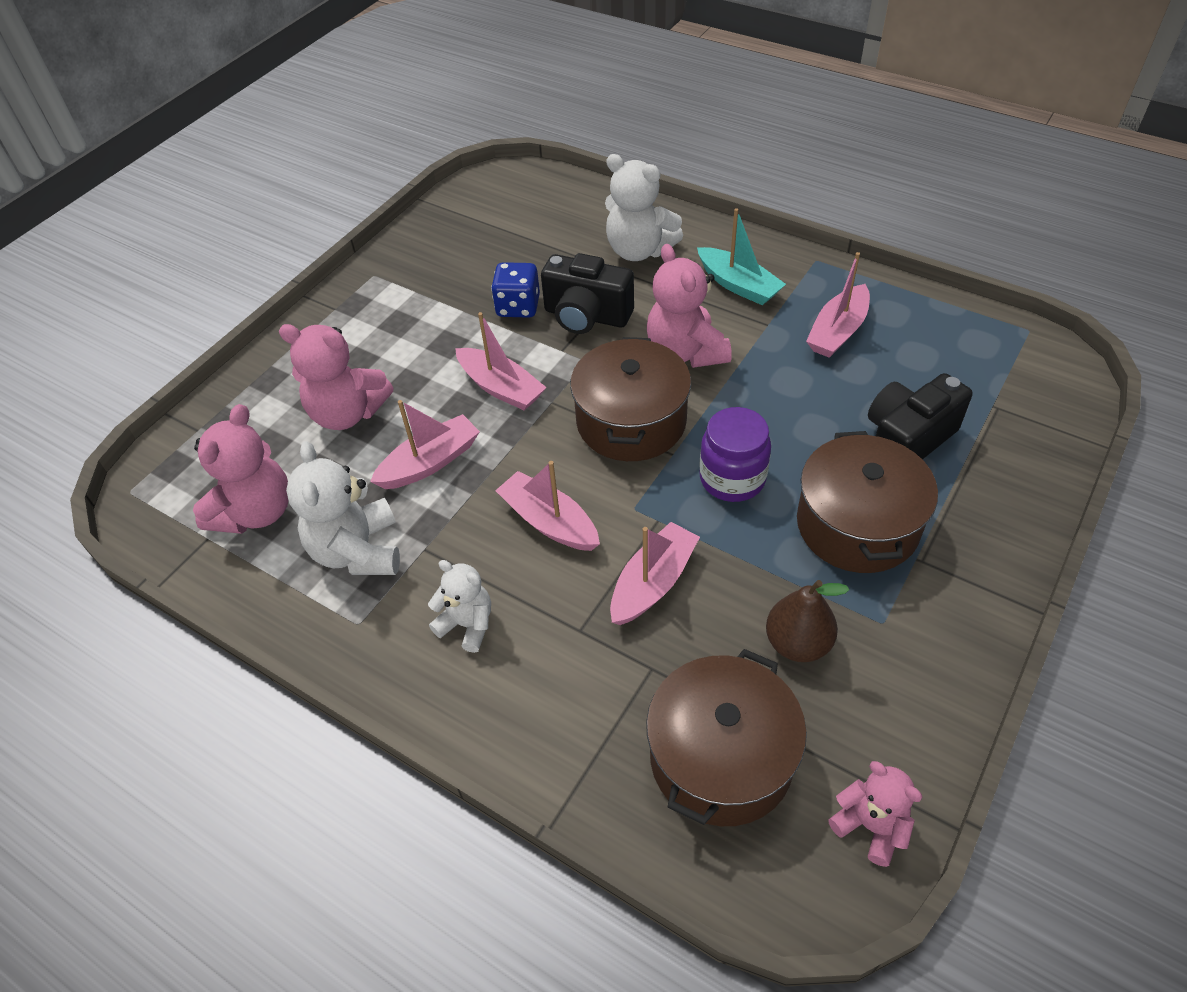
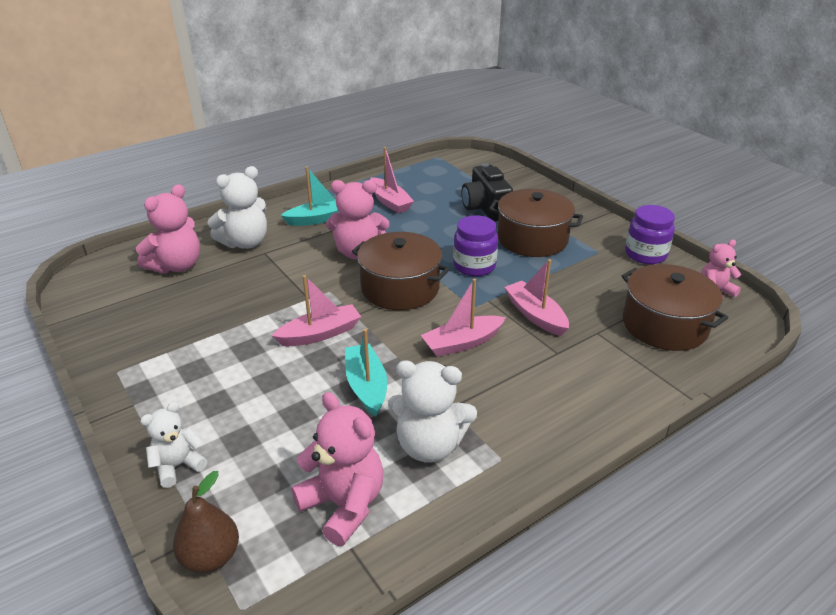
camera: 70 degrees left, 15 degrees down
(347, 413) = (273, 422): pink teddy bear -> pink teddy bear (177, 266)
(430, 462) = (366, 386): pink boat -> turquoise boat
(467, 624) = (529, 401): white teddy bear -> white teddy bear (178, 466)
(518, 306) = (243, 306): blue dice -> none
(586, 316) = (286, 279): black camera -> none
(797, 643) = (600, 280): brown pear -> brown pear (211, 556)
(923, 694) = (645, 254): none -> purple jar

________________________________________

Work to be completed -
Each record above must be retyped exactly. Omit the pictures.

Finished task -
camera: 70 degrees left, 15 degrees down
(347, 413) = (273, 422): pink teddy bear -> pink teddy bear (177, 266)
(430, 462) = (366, 386): pink boat -> turquoise boat
(467, 624) = (529, 401): white teddy bear -> white teddy bear (178, 466)
(518, 306) = (243, 306): blue dice -> none
(586, 316) = (286, 279): black camera -> none
(797, 643) = (600, 280): brown pear -> brown pear (211, 556)
(923, 694) = (645, 254): none -> purple jar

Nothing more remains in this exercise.